- Exercise instructions: Every line with the string "minus" must be copied from the entries below.

--- Data to process ---

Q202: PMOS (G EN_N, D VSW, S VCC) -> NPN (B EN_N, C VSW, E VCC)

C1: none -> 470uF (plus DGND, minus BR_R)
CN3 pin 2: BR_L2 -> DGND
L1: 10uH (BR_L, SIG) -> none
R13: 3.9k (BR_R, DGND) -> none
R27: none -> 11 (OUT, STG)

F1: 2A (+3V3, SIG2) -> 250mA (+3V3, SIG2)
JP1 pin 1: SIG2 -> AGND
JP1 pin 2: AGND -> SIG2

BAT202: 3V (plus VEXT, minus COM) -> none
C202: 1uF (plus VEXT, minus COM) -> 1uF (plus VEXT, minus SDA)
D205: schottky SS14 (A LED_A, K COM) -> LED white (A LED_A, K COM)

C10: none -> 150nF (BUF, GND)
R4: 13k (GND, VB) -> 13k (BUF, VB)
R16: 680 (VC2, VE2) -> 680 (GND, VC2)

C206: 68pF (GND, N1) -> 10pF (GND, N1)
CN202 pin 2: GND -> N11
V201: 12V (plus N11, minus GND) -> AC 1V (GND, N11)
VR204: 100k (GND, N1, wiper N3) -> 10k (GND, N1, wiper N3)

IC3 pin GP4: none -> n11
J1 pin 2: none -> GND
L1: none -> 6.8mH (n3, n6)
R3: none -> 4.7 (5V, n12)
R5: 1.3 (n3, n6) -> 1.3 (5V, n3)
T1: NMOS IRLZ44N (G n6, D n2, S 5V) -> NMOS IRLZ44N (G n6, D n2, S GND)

---

- Task solution:
C1: none -> 470uF (plus DGND, minus BR_R)
BAT202: 3V (plus VEXT, minus COM) -> none
C202: 1uF (plus VEXT, minus COM) -> 1uF (plus VEXT, minus SDA)
V201: 12V (plus N11, minus GND) -> AC 1V (GND, N11)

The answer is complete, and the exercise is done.